**Task details**
Every line of the records below from the line with "degrees: 75" up to and including the line with "factor: 0.64" must be reproduced exactly, and no line outside that range.

**Entries supplied**
Start of Block

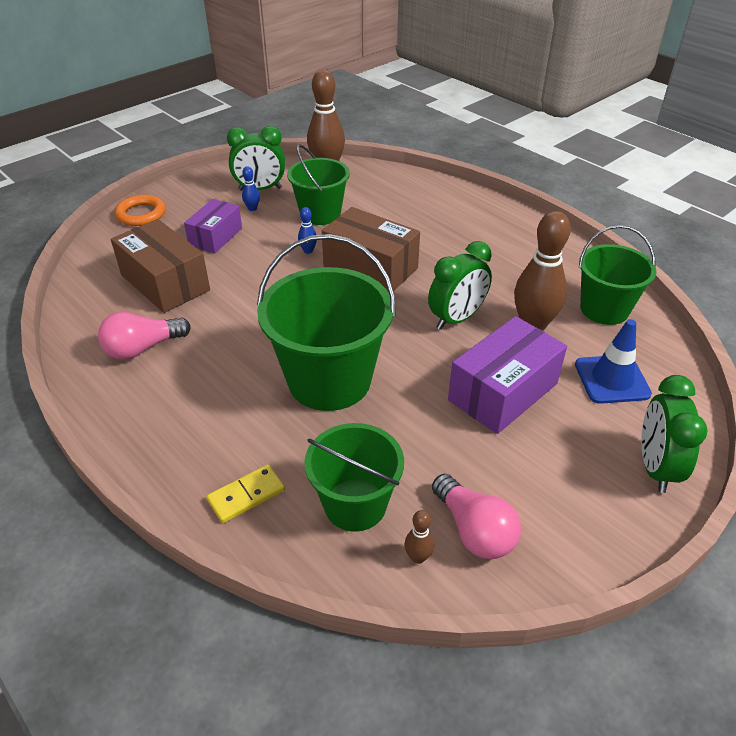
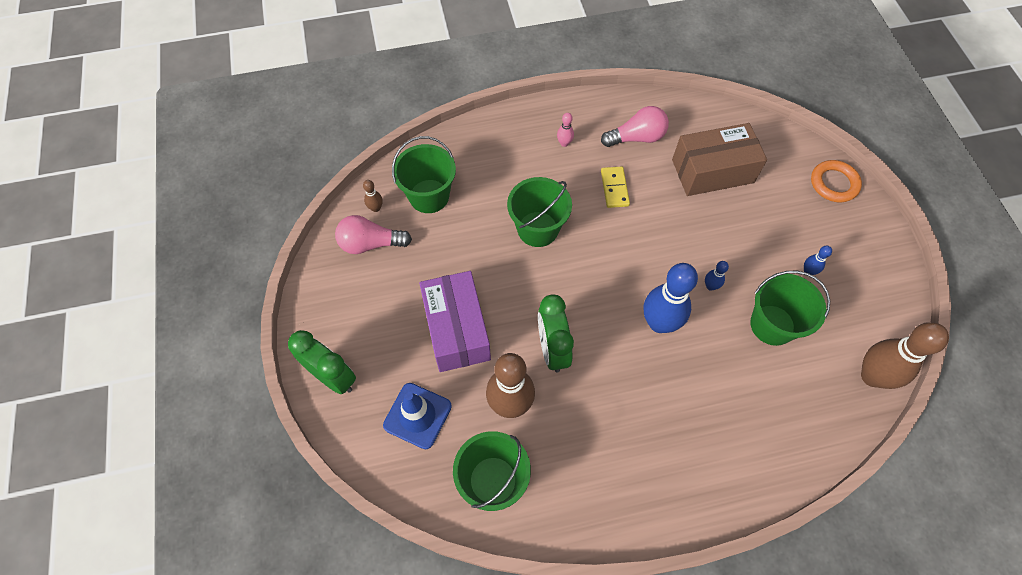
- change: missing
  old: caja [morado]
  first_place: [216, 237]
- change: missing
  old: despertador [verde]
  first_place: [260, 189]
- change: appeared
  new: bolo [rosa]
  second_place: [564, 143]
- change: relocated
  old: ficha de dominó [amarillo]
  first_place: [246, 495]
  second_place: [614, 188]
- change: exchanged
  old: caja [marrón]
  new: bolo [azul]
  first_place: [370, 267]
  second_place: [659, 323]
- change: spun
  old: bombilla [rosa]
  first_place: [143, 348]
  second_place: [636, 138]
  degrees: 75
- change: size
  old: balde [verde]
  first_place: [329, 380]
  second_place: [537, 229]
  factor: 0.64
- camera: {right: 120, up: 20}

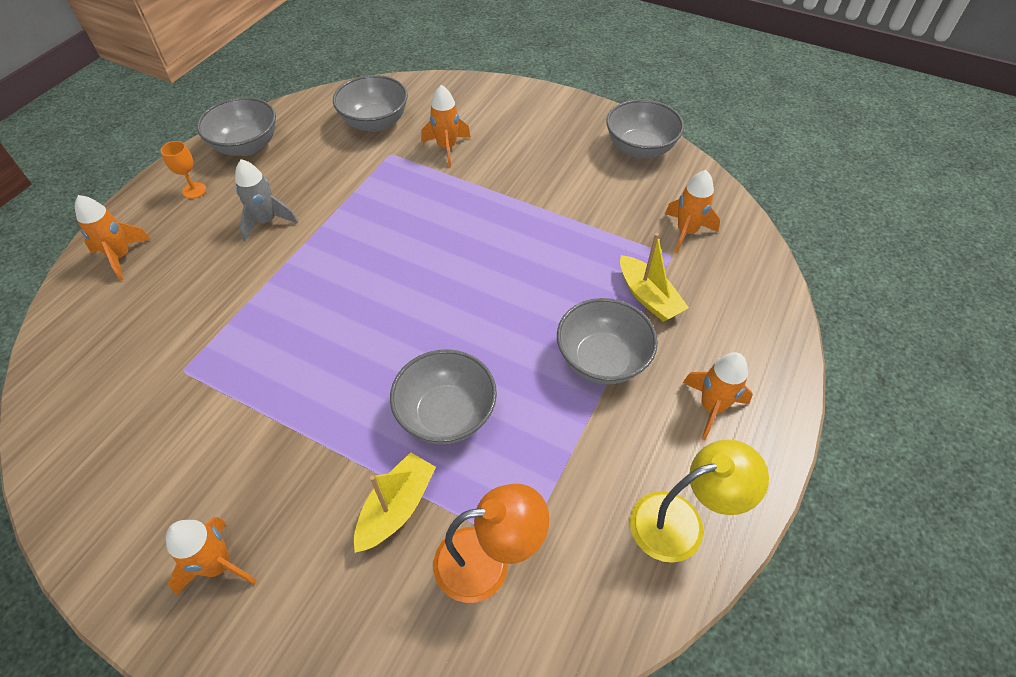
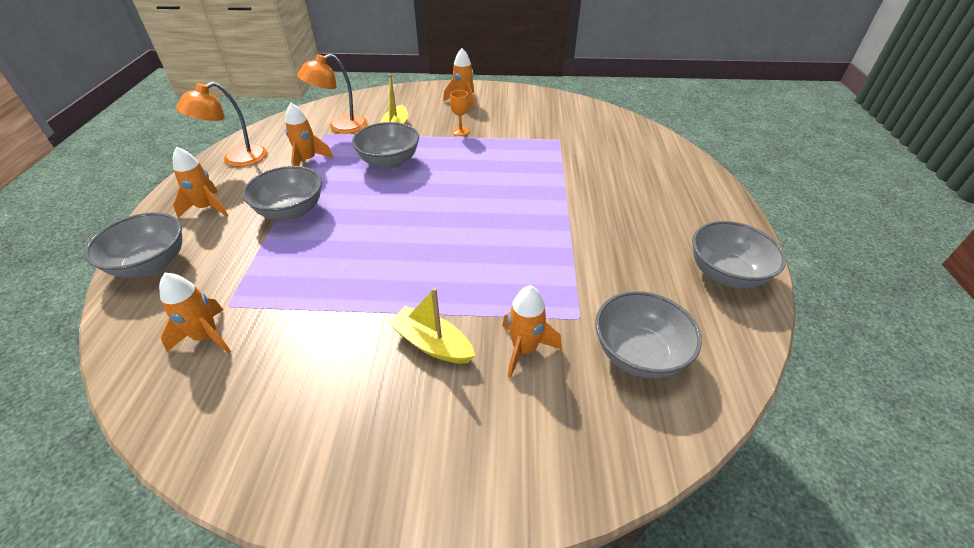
- change: missing
  old: cohete [gris]
  first_place: [266, 221]
- change: relocated
  old: cohete [naranja]
  first_place: [121, 256]
  second_place: [308, 160]
- change: relocated
  old: copa [naranja]
  first_place: [194, 190]
  second_place: [460, 131]
- change: relocated
  old: cuenco [gris]
  first_place: [640, 148]
  second_place: [151, 264]
- change: relocated
  old: barco [amarillo]
  first_place: [648, 297]
  second_place: [432, 344]
- change: colour
  old: lámpara [amarillo]
  new: lámpara [naranja]
  first_place: [681, 521]
  second_place: [236, 159]
- camera: {right: 155, up: -10}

End of Block

**Task solution**
  degrees: 75
- change: size
  old: balde [verde]
  first_place: [329, 380]
  second_place: [537, 229]
  factor: 0.64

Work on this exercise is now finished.